## Exercise prompt
Your answer should be one number: how many lines below hold the word "turquoise".

*** Opening Records to process ***

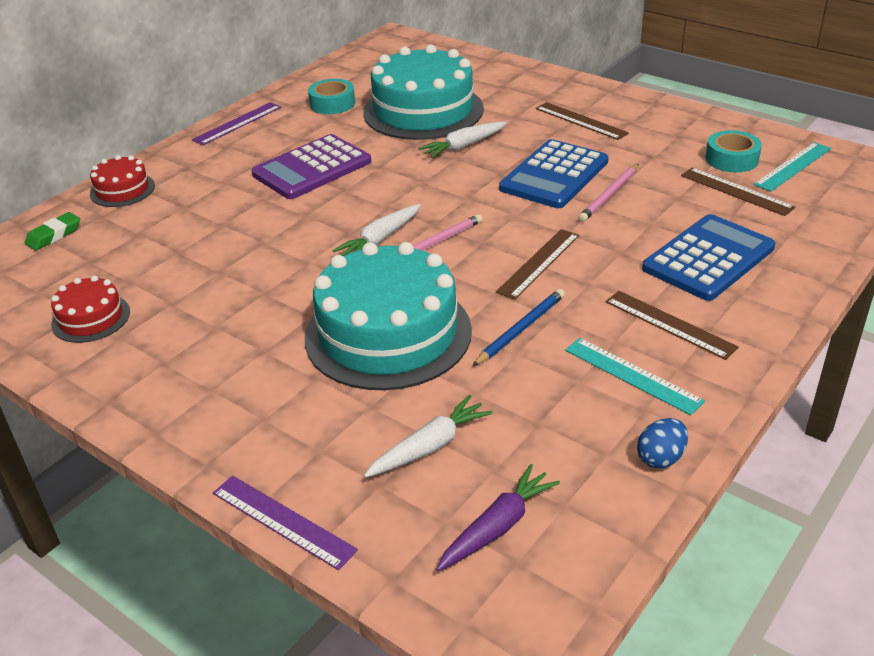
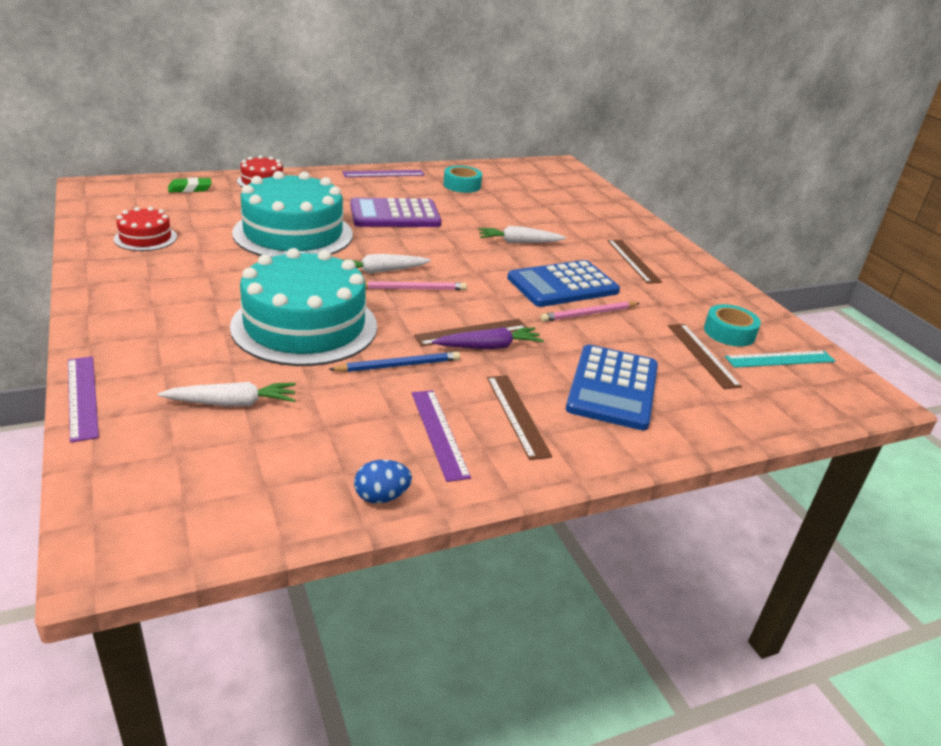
camera: 25 degrees right, 5 degrees down
(423, 111) = (520, 211): turquoise cake -> turquoise cake (293, 234)
(498, 526) = (203, 475): purple carrot -> purple carrot (489, 347)
(632, 375) = (439, 433): turquoise ruler -> purple ruler
(708, 258) = (613, 388): blue calculator -> blue calculator turned 120 degrees clockwise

*** Closing Records to process ***

## Answer box
2